Each record that comes next should be output exactly; pictures do not belong in the copy.

■ ■ ■ ■

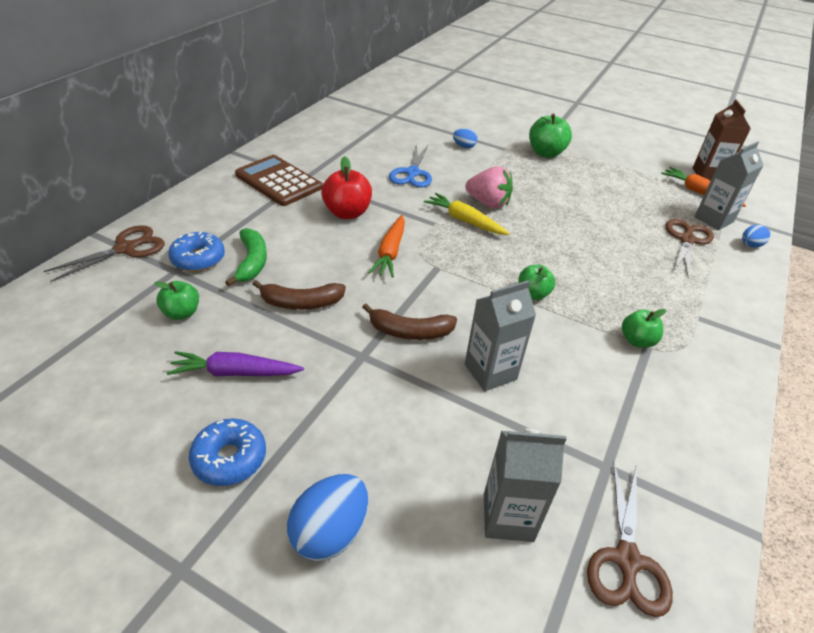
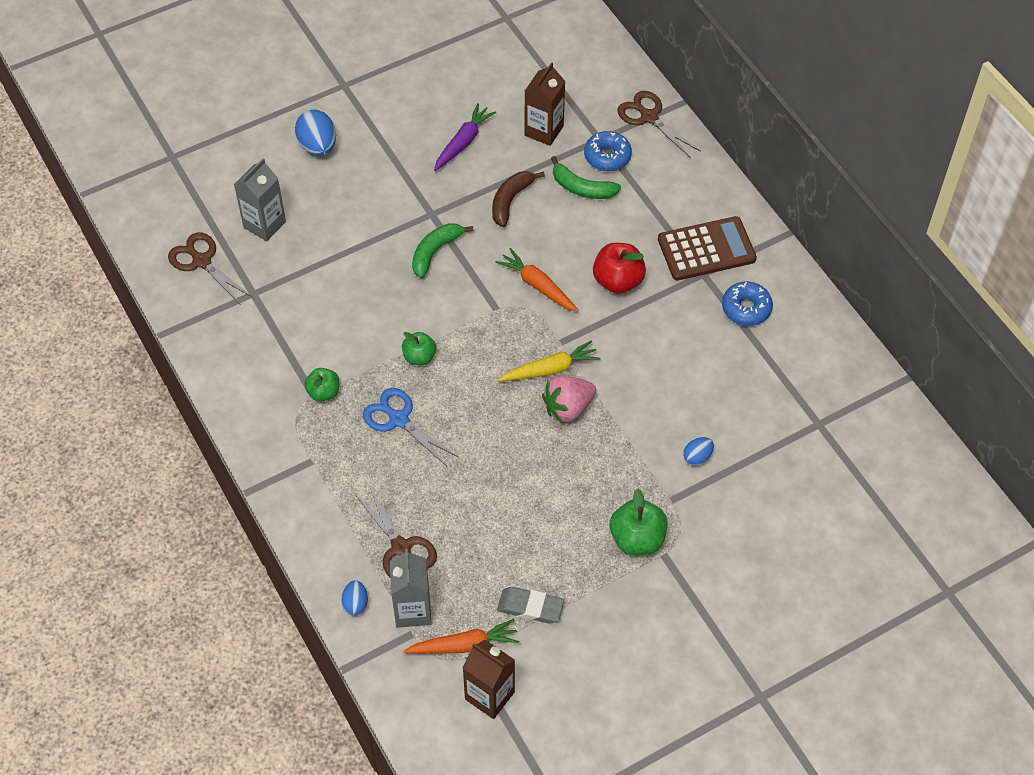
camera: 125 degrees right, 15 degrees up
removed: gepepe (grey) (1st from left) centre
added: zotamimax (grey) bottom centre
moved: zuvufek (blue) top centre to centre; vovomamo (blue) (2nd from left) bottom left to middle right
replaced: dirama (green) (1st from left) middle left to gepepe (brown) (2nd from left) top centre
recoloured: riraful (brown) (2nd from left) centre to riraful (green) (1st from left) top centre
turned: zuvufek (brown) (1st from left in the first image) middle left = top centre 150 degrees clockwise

■ ■ ■ ■

WRITTEN SOLUTION ▸
camera: 125 degrees right, 15 degrees up
removed: gepepe (grey) (1st from left) centre
added: zotamimax (grey) bottom centre
moved: zuvufek (blue) top centre to centre; vovomamo (blue) (2nd from left) bottom left to middle right
replaced: dirama (green) (1st from left) middle left to gepepe (brown) (2nd from left) top centre
recoloured: riraful (brown) (2nd from left) centre to riraful (green) (1st from left) top centre
turned: zuvufek (brown) (1st from left in the first image) middle left = top centre 150 degrees clockwise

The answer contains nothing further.